Goal of the exercise: Take the line with "pink plate F1:G3" and all lines after it, through the end of the records below, and repeat them exactly.

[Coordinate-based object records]
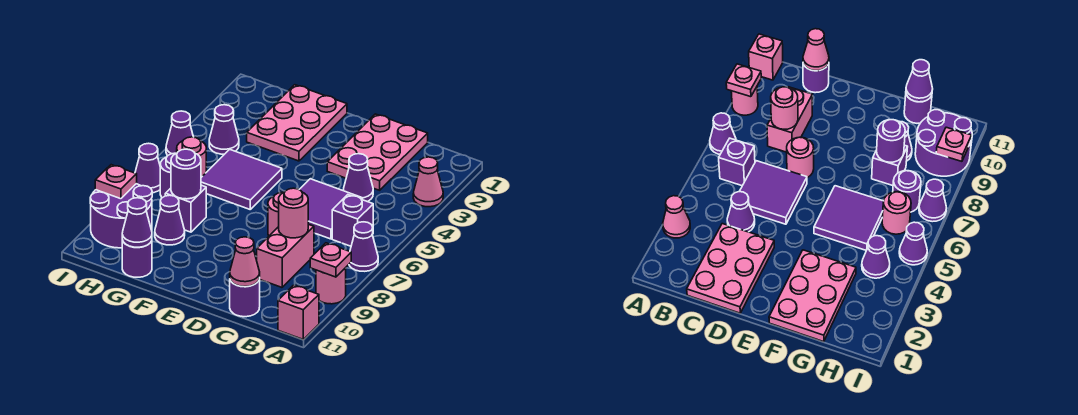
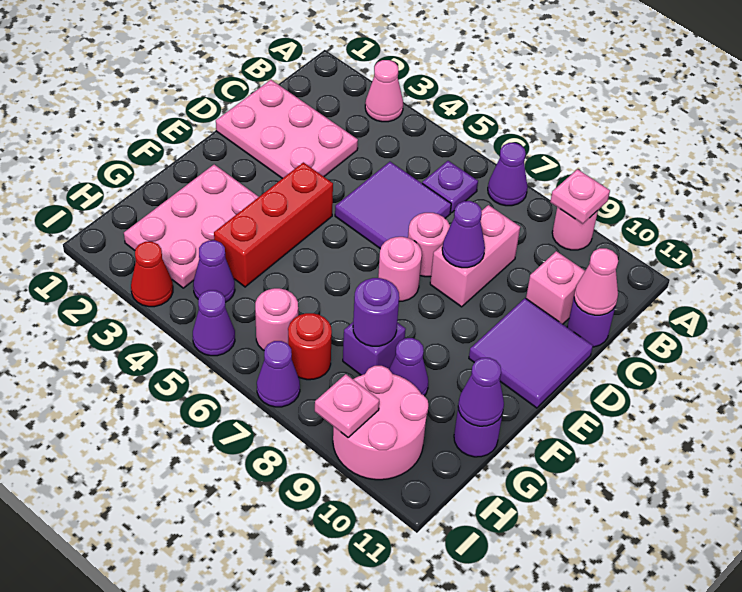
pink brick A11 level 1 -> pink brick C10 level 1
purple brick B6 level 1 -> purple plate B6 level 1
purple cone C4 level 1 -> purple cone D8 level 2
pink brick C8:C9 level 1 -> pink brick C8:D8 level 1
pink round brick C8 level 2 -> pink round brick E7 level 1
none -> red brick E4:G4 level 1
pink plate F1:G3 level 1 -> pink plate F2:H3 level 1
purple tile F5:G6 level 1 -> purple tile D10:E11 level 1
purple round brick H7 level 1 -> red round brick H7 level 1
purple round brick H9:I10 level 1 -> pink round brick H9:I10 level 1
none -> red cone I3 level 1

Answer to this task:
pink plate F1:G3 level 1 -> pink plate F2:H3 level 1
purple tile F5:G6 level 1 -> purple tile D10:E11 level 1
purple round brick H7 level 1 -> red round brick H7 level 1
purple round brick H9:I10 level 1 -> pink round brick H9:I10 level 1
none -> red cone I3 level 1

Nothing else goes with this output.